▼
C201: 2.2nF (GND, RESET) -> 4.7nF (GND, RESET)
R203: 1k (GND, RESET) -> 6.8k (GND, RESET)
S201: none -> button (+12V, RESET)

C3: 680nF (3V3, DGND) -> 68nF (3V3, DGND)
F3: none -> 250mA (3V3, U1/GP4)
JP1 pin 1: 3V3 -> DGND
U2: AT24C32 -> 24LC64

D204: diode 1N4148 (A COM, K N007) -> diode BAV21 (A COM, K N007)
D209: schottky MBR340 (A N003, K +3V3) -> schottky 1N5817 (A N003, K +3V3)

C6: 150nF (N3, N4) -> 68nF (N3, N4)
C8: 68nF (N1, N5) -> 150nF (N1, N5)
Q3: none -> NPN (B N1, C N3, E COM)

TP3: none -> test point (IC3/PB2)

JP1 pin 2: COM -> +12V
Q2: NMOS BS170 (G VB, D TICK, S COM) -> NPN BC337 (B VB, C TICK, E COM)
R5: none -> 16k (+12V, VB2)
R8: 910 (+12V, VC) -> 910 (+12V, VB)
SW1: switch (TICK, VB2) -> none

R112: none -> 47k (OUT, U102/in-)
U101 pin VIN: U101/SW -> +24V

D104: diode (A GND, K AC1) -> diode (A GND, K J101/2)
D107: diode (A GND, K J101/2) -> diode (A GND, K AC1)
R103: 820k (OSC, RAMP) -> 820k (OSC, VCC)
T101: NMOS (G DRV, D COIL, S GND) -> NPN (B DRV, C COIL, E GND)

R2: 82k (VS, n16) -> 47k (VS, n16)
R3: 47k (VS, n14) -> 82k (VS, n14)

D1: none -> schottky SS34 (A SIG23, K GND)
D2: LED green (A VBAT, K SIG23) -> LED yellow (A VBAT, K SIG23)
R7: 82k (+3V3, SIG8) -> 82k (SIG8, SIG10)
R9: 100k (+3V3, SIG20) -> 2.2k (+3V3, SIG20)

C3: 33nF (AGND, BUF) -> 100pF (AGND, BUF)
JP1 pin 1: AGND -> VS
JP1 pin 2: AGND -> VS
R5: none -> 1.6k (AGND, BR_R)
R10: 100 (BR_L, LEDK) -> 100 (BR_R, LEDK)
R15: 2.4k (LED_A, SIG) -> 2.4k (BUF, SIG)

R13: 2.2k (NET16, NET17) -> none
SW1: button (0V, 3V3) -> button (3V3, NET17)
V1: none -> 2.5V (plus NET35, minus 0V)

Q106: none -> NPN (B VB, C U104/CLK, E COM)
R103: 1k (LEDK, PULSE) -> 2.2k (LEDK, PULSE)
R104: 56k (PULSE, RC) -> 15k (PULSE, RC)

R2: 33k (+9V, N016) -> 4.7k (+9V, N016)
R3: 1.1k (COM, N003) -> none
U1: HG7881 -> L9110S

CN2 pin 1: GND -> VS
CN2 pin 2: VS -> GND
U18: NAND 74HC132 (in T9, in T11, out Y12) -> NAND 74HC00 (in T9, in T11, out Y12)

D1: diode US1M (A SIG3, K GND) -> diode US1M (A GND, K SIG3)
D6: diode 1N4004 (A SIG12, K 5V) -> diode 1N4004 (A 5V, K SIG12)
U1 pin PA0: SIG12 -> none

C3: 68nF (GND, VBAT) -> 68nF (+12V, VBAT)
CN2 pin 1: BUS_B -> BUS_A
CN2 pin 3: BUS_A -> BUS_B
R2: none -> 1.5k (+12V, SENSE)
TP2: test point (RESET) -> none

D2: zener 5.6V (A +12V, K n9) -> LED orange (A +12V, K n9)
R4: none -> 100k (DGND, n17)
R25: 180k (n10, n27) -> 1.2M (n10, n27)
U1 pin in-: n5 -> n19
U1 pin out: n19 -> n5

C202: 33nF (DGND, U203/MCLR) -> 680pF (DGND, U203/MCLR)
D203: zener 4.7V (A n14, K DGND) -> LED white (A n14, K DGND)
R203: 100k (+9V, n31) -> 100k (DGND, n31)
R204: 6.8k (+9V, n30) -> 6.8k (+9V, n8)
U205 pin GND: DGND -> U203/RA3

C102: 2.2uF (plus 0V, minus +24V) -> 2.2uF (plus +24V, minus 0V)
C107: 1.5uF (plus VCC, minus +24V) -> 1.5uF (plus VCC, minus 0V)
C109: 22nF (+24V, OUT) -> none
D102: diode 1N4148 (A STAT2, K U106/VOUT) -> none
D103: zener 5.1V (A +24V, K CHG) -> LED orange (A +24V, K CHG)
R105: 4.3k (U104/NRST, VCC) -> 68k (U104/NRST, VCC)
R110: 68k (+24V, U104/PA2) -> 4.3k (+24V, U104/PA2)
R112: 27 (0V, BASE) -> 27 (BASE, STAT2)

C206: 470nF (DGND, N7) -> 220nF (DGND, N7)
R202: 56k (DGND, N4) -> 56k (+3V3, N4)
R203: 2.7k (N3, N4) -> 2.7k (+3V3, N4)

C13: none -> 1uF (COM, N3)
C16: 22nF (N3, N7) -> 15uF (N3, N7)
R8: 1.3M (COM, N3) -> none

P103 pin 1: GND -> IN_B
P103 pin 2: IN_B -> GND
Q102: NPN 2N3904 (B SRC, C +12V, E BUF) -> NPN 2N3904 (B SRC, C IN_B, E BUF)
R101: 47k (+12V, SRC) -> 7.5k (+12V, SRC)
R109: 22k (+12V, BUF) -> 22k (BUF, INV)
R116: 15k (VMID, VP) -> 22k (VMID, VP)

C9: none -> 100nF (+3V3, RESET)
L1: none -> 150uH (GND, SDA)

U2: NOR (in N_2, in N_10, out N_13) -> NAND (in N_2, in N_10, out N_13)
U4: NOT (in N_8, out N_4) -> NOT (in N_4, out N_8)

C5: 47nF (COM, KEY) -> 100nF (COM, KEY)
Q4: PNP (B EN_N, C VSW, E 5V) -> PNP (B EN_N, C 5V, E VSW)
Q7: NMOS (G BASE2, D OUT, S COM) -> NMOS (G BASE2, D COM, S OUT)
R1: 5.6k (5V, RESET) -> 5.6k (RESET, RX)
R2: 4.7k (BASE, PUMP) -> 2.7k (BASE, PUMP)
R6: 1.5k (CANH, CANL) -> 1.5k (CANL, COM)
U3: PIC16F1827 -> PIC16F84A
▲
WHAT YOU SHOULD DO
Exact reproduction is required. Give the lines of the data from its first line through the line containing "D209: schottky MBR340", and no others.

EXERCISE SOLUTION
C201: 2.2nF (GND, RESET) -> 4.7nF (GND, RESET)
R203: 1k (GND, RESET) -> 6.8k (GND, RESET)
S201: none -> button (+12V, RESET)

C3: 680nF (3V3, DGND) -> 68nF (3V3, DGND)
F3: none -> 250mA (3V3, U1/GP4)
JP1 pin 1: 3V3 -> DGND
U2: AT24C32 -> 24LC64

D204: diode 1N4148 (A COM, K N007) -> diode BAV21 (A COM, K N007)
D209: schottky MBR340 (A N003, K +3V3) -> schottky 1N5817 (A N003, K +3V3)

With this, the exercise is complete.